- RECORDS PROVIDED
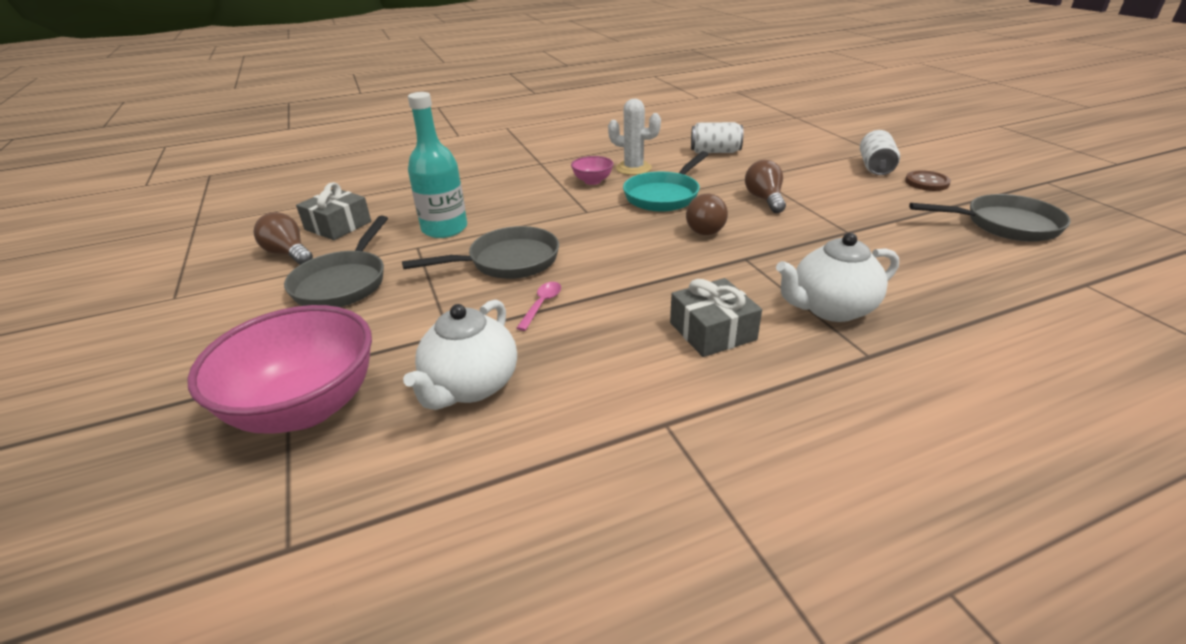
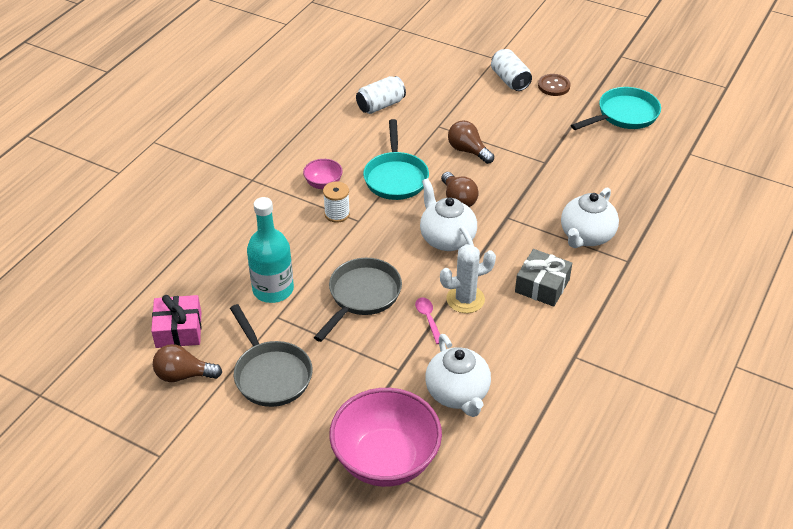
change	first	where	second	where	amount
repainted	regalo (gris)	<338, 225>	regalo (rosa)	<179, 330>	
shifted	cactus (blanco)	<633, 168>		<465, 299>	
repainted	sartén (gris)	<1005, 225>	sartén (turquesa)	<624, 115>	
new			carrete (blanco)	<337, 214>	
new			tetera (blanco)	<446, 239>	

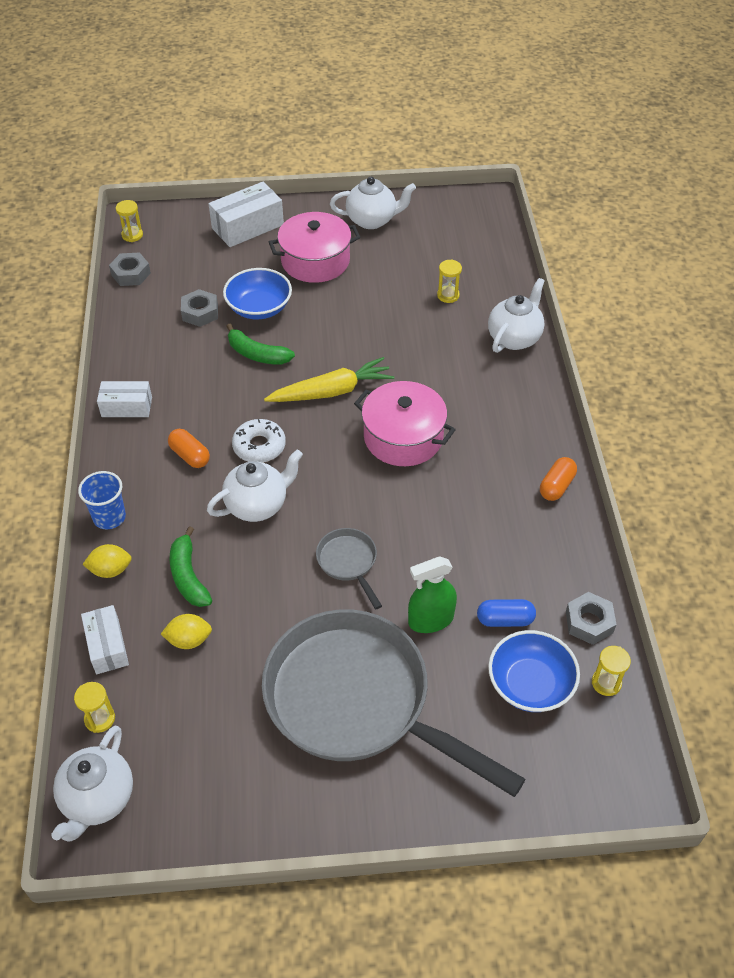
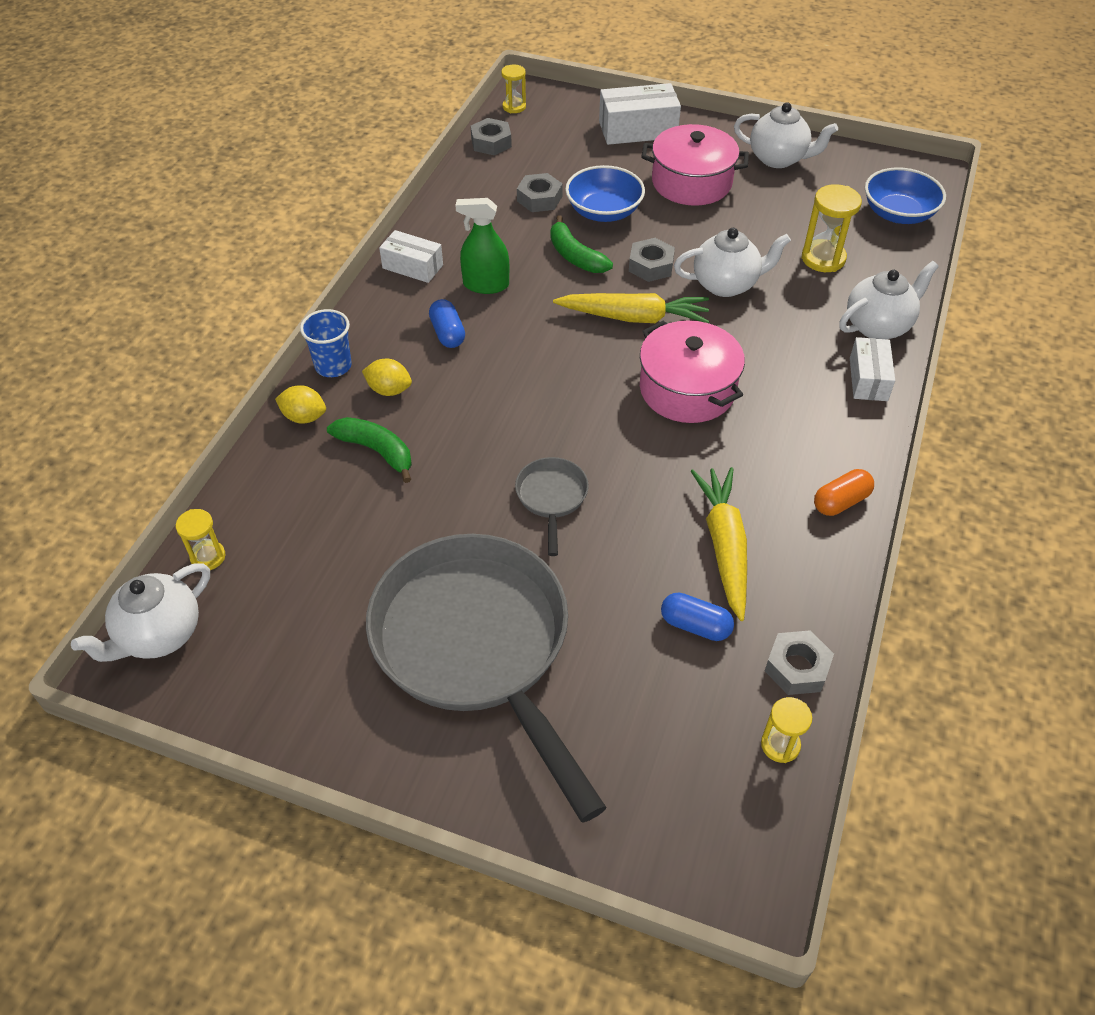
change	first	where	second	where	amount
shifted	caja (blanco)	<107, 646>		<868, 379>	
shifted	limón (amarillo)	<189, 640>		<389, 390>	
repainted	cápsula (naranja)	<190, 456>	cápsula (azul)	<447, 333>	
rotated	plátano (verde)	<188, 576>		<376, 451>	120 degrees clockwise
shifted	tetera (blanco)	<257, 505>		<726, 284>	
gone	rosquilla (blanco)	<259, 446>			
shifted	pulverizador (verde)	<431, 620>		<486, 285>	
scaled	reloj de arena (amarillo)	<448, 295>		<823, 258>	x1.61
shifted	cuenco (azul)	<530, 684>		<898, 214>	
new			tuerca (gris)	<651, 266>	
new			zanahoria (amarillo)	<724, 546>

- TRY IT
The whole listing above is to be printed exactly; the pictures stay out.

- EXERCISE OUTPUT
change	first	where	second	where	amount
repainted	regalo (gris)	<338, 225>	regalo (rosa)	<179, 330>	
shifted	cactus (blanco)	<633, 168>		<465, 299>	
repainted	sartén (gris)	<1005, 225>	sartén (turquesa)	<624, 115>	
new			carrete (blanco)	<337, 214>	
new			tetera (blanco)	<446, 239>	

change	first	where	second	where	amount
shifted	caja (blanco)	<107, 646>		<868, 379>	
shifted	limón (amarillo)	<189, 640>		<389, 390>	
repainted	cápsula (naranja)	<190, 456>	cápsula (azul)	<447, 333>	
rotated	plátano (verde)	<188, 576>		<376, 451>	120 degrees clockwise
shifted	tetera (blanco)	<257, 505>		<726, 284>	
gone	rosquilla (blanco)	<259, 446>			
shifted	pulverizador (verde)	<431, 620>		<486, 285>	
scaled	reloj de arena (amarillo)	<448, 295>		<823, 258>	x1.61
shifted	cuenco (azul)	<530, 684>		<898, 214>	
new			tuerca (gris)	<651, 266>	
new			zanahoria (amarillo)	<724, 546>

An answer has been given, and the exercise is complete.